* **DIRECTIONS FOR THIS TASK**
Everything from the line containing "grey trophy: 2 -> 4" to the end of the records should be reproduced exactly, and nothing before it.

START INFORMATION GIVEN

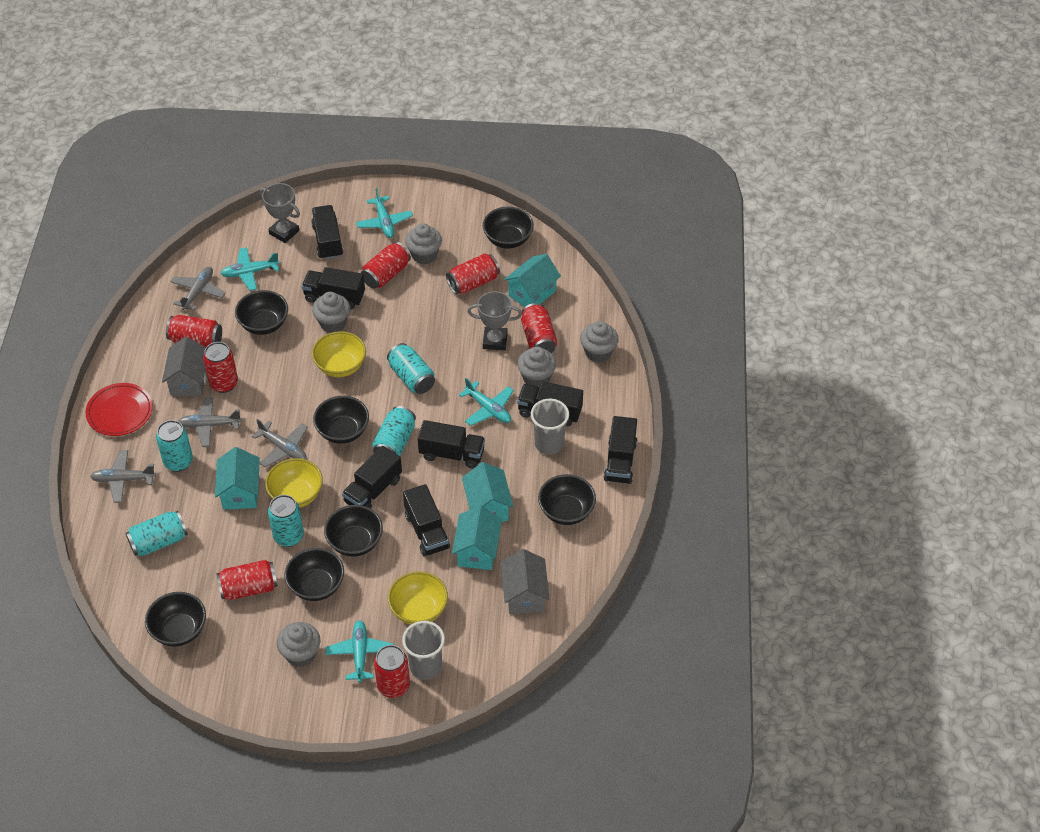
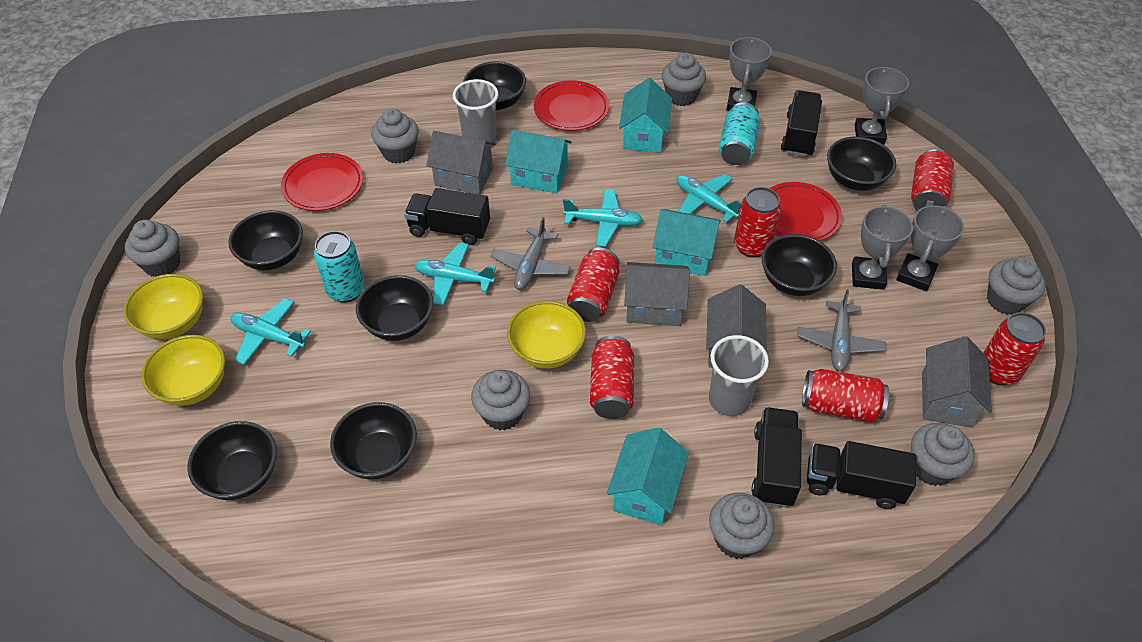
black truck: 7 -> 4
grey cupcake: 5 -> 7
grey house: 2 -> 4
grey plane: 4 -> 2
grey trophy: 2 -> 4
red can: 7 -> 6
red plate: 1 -> 3
turquoise can: 5 -> 2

END INFORMATION GIVEN

* **TASK RESPONSE**
grey trophy: 2 -> 4
red can: 7 -> 6
red plate: 1 -> 3
turquoise can: 5 -> 2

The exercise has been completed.